(Beginning of Data extract)

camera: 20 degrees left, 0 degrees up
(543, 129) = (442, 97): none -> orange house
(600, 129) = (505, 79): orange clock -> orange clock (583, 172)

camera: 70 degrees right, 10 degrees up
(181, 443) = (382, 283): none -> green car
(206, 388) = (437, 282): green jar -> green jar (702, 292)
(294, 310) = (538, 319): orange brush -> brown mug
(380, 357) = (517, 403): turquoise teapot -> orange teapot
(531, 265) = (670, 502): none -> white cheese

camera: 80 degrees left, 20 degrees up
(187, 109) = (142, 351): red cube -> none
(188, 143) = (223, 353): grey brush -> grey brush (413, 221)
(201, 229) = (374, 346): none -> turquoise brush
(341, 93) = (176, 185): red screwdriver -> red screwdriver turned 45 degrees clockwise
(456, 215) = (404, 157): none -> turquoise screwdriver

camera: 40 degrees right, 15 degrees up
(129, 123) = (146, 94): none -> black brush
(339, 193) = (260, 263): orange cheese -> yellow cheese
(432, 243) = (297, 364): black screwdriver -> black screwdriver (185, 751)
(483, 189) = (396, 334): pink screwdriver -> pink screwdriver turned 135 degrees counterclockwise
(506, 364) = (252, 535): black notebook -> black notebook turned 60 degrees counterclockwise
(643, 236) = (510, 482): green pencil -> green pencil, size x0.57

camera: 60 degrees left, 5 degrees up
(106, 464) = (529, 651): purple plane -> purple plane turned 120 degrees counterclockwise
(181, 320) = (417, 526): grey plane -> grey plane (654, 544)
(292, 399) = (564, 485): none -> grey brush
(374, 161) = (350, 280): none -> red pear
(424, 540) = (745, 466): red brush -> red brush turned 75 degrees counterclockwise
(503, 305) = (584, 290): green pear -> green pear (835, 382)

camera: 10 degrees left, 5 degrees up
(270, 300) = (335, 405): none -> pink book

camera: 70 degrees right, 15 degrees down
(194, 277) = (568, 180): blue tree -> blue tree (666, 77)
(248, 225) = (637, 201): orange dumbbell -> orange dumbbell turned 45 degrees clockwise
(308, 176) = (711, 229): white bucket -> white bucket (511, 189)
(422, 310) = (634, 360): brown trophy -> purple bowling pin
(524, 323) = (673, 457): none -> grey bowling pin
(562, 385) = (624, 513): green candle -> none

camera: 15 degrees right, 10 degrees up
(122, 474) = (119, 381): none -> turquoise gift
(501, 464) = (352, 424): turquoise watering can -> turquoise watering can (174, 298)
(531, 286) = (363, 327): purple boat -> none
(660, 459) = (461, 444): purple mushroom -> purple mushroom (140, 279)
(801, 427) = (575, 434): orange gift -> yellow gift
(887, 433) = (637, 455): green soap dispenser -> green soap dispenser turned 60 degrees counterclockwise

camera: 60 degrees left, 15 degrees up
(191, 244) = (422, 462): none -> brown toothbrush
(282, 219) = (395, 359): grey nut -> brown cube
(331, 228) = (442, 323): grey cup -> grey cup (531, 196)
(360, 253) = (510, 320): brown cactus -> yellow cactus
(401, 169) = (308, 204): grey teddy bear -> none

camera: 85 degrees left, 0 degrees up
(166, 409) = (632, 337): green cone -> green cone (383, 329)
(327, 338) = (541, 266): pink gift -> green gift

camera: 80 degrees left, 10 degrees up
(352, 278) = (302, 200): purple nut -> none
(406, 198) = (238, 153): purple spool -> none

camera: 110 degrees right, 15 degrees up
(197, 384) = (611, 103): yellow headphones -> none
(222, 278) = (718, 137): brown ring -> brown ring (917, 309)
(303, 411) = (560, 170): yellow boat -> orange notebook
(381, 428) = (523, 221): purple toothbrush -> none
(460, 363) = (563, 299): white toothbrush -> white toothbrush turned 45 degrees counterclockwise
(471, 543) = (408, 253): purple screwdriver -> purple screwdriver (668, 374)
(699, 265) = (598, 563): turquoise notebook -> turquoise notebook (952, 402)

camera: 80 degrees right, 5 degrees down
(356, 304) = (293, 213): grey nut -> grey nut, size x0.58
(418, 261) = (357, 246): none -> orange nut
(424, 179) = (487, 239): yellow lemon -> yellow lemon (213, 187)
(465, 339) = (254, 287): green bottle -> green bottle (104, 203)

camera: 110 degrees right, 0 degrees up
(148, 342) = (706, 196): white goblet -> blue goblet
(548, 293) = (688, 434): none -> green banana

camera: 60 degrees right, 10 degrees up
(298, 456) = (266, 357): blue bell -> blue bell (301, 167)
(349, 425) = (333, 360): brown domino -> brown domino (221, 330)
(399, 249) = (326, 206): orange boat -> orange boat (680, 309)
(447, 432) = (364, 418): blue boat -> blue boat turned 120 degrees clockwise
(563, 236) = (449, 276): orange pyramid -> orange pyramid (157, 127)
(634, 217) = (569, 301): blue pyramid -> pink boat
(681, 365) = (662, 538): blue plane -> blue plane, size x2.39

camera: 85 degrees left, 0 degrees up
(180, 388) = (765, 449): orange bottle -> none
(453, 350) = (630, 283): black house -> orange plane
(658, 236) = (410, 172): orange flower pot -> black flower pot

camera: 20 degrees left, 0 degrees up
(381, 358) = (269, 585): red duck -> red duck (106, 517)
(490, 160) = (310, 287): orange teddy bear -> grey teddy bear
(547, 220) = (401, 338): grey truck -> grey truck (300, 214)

(End of Data extract)

Work request:
Precisely the lines between those holding "camera: 15 degrees right, 10 degrees up" and "(660, 459) = (461, 444): purple", inclusive, are to be reproduced from the listing above, with nothing added.

Result below:
camera: 15 degrees right, 10 degrees up
(122, 474) = (119, 381): none -> turquoise gift
(501, 464) = (352, 424): turquoise watering can -> turquoise watering can (174, 298)
(531, 286) = (363, 327): purple boat -> none
(660, 459) = (461, 444): purple mushroom -> purple mushroom (140, 279)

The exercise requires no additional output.